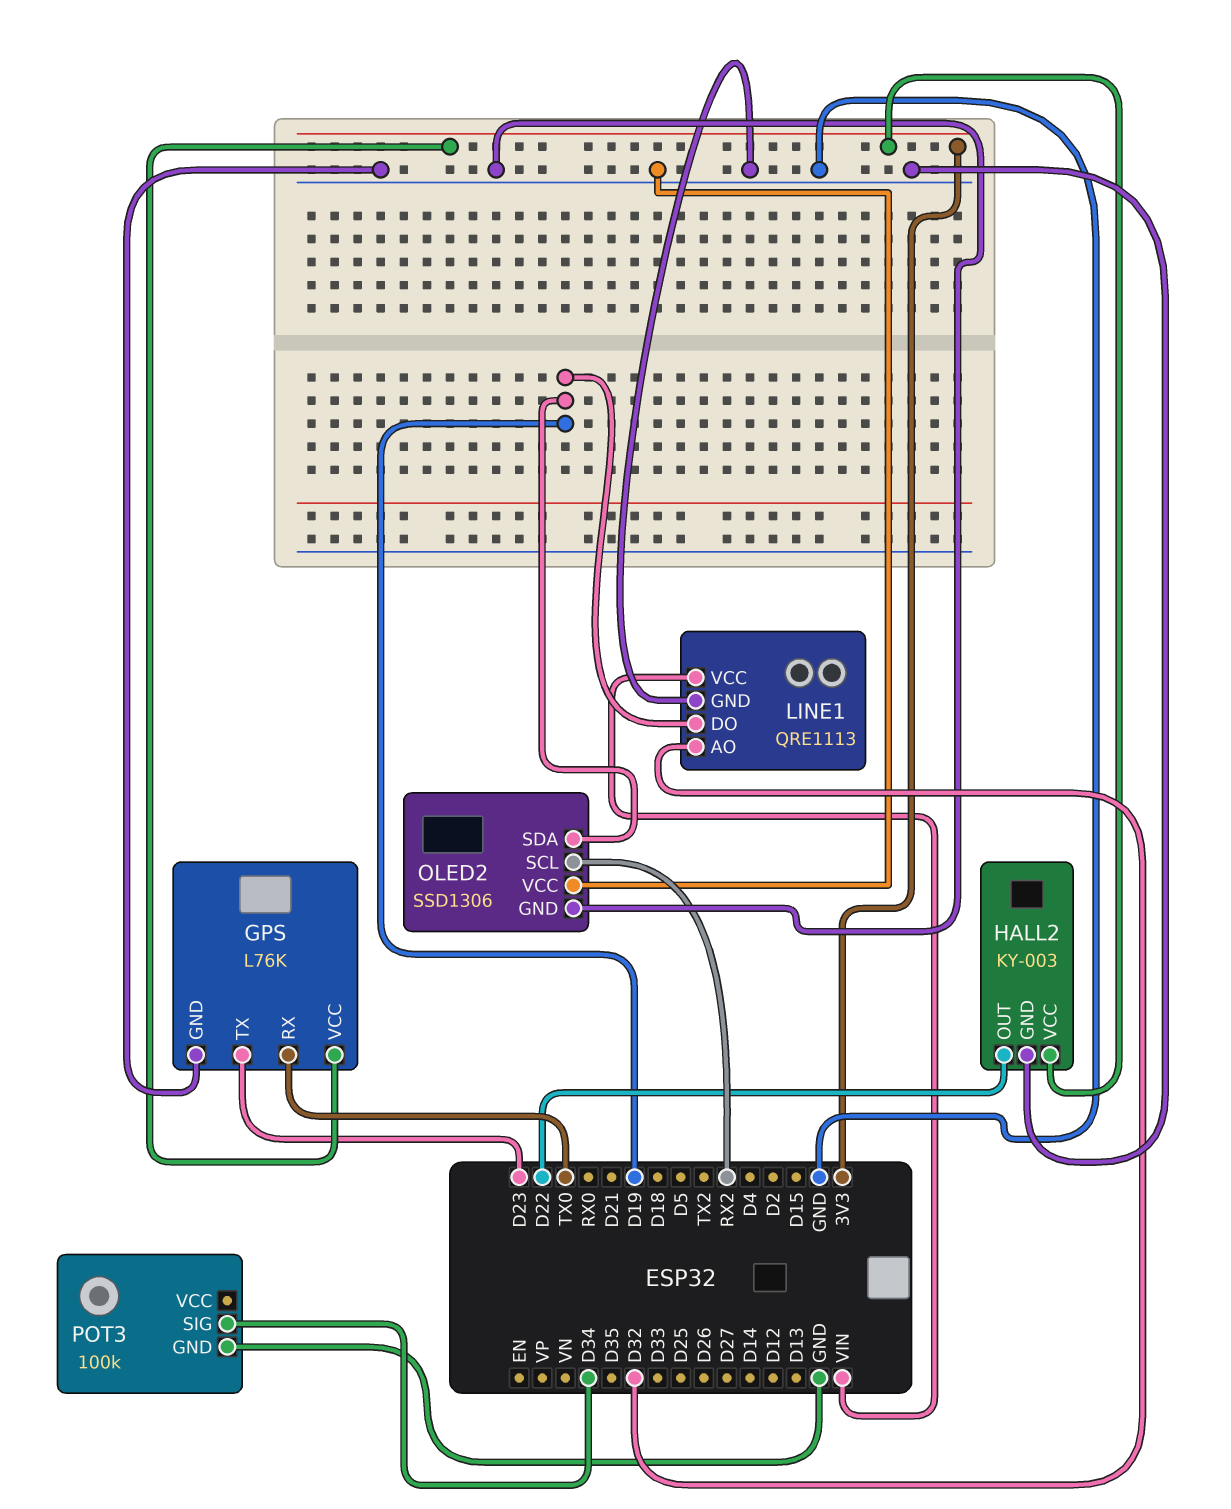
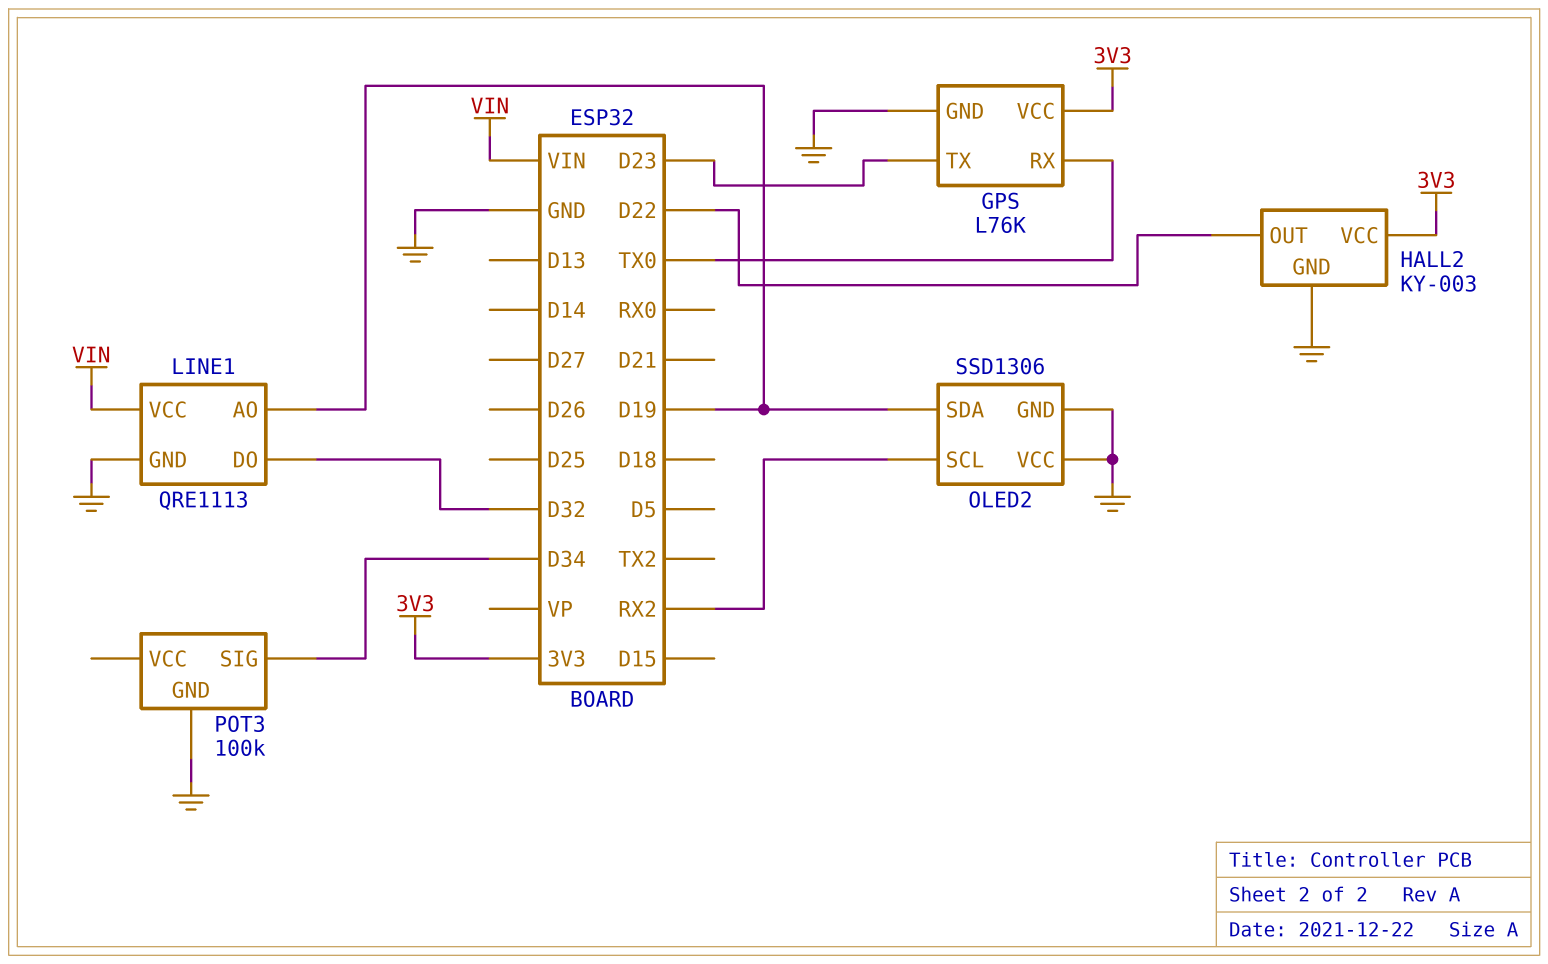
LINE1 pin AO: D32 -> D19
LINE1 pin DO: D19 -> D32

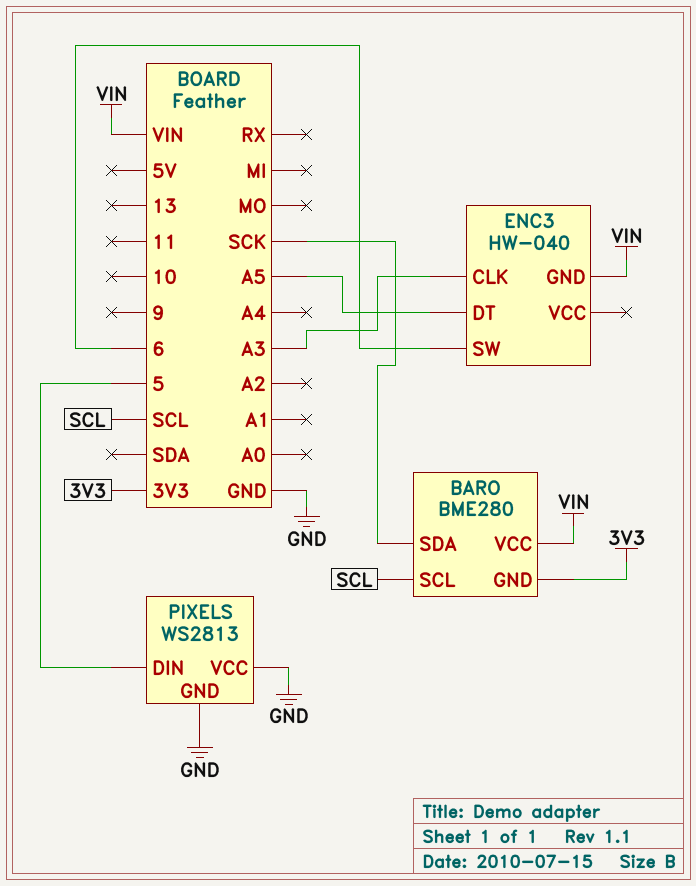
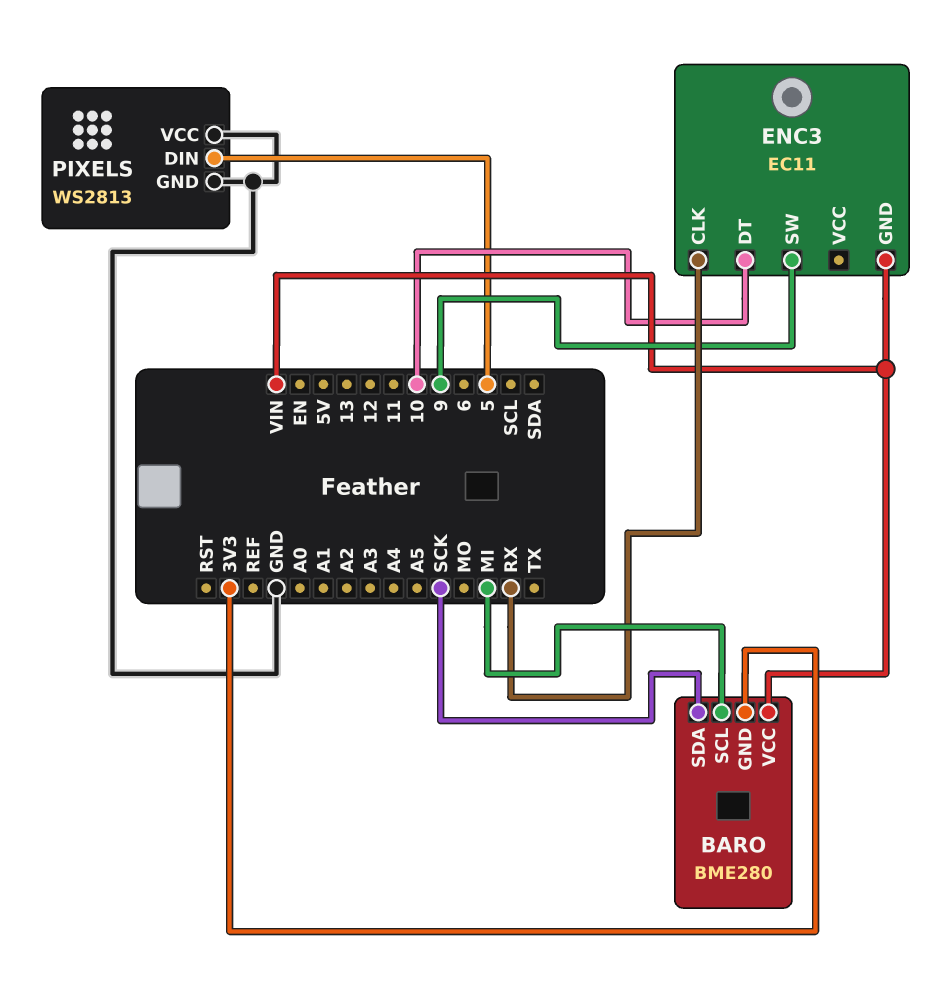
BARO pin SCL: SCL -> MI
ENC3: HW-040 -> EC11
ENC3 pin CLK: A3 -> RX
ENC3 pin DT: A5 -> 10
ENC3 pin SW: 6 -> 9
════════════════
EXERCISE INSTRUCTIONS
Could you restate all of the data above word for word and skip every picture?

RESPONSE AREA
LINE1 pin AO: D32 -> D19
LINE1 pin DO: D19 -> D32

BARO pin SCL: SCL -> MI
ENC3: HW-040 -> EC11
ENC3 pin CLK: A3 -> RX
ENC3 pin DT: A5 -> 10
ENC3 pin SW: 6 -> 9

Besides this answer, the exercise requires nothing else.